Work to complete | The records that follow must be repeated exactly, minus the images.

Input data |
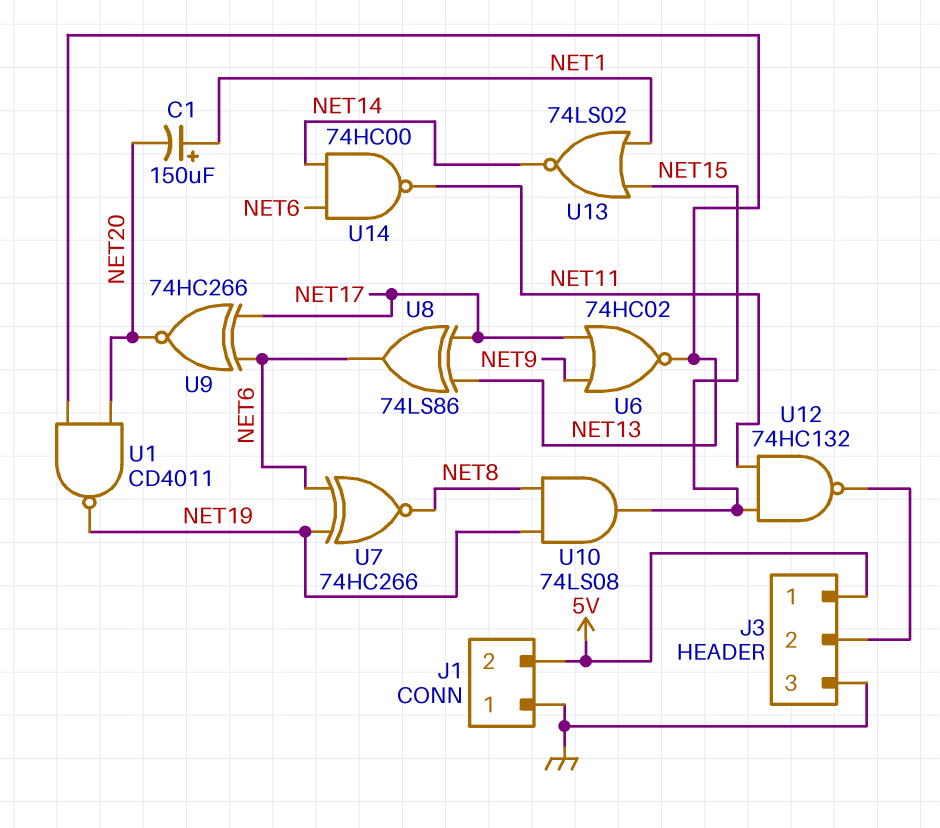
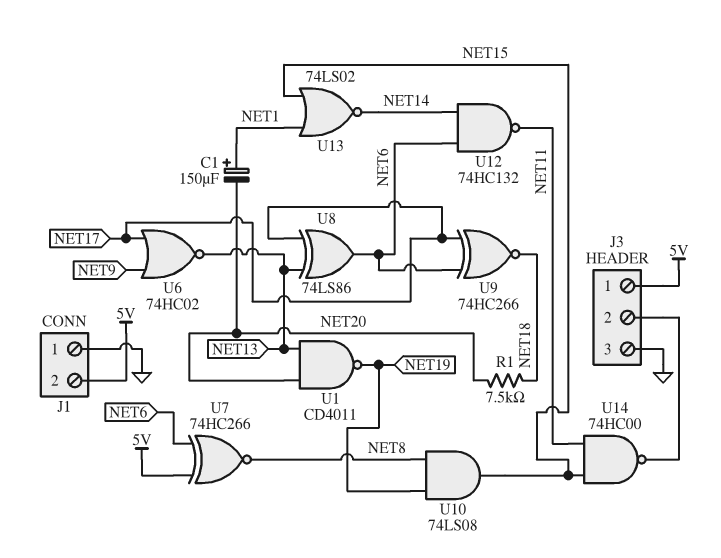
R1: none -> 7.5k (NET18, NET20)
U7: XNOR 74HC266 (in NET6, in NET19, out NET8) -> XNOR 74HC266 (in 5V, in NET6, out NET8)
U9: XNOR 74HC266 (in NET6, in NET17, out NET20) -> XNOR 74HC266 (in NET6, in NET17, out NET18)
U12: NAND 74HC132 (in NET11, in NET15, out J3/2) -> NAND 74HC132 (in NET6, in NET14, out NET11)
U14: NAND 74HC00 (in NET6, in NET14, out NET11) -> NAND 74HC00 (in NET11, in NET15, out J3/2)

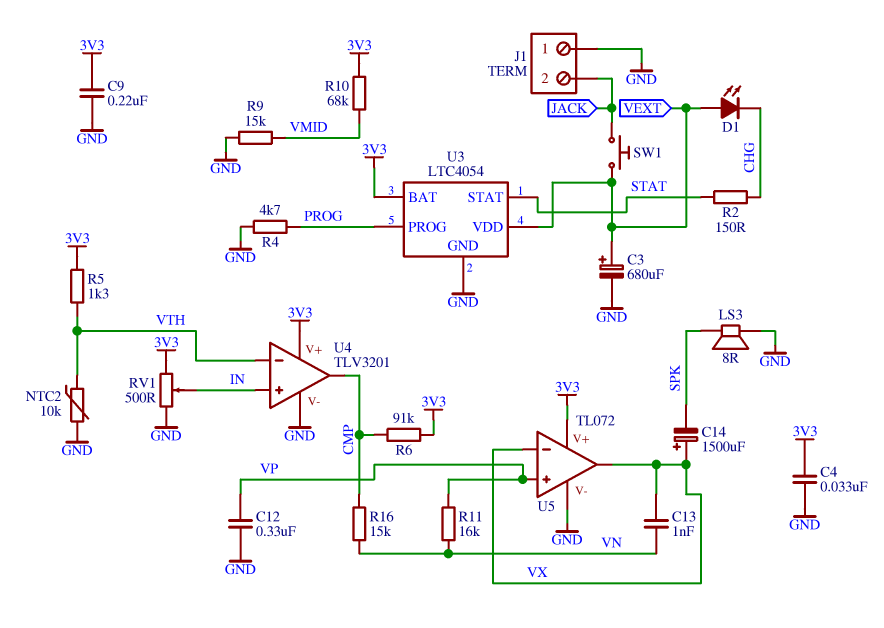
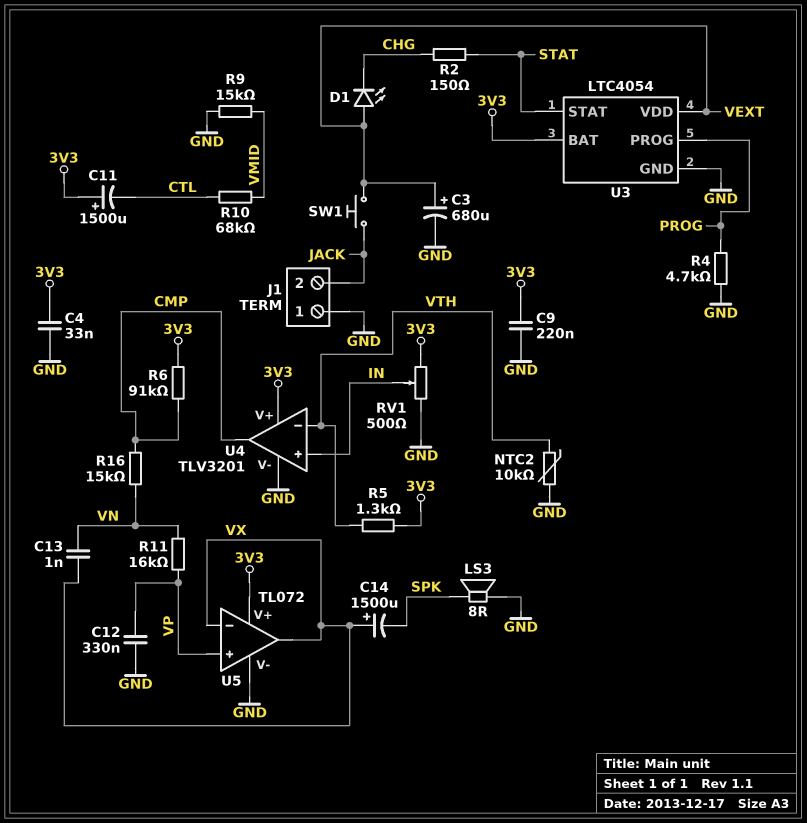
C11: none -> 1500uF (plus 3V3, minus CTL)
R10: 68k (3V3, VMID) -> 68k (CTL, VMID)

Task solution |
R1: none -> 7.5k (NET18, NET20)
U7: XNOR 74HC266 (in NET6, in NET19, out NET8) -> XNOR 74HC266 (in 5V, in NET6, out NET8)
U9: XNOR 74HC266 (in NET6, in NET17, out NET20) -> XNOR 74HC266 (in NET6, in NET17, out NET18)
U12: NAND 74HC132 (in NET11, in NET15, out J3/2) -> NAND 74HC132 (in NET6, in NET14, out NET11)
U14: NAND 74HC00 (in NET6, in NET14, out NET11) -> NAND 74HC00 (in NET11, in NET15, out J3/2)

C11: none -> 1500uF (plus 3V3, minus CTL)
R10: 68k (3V3, VMID) -> 68k (CTL, VMID)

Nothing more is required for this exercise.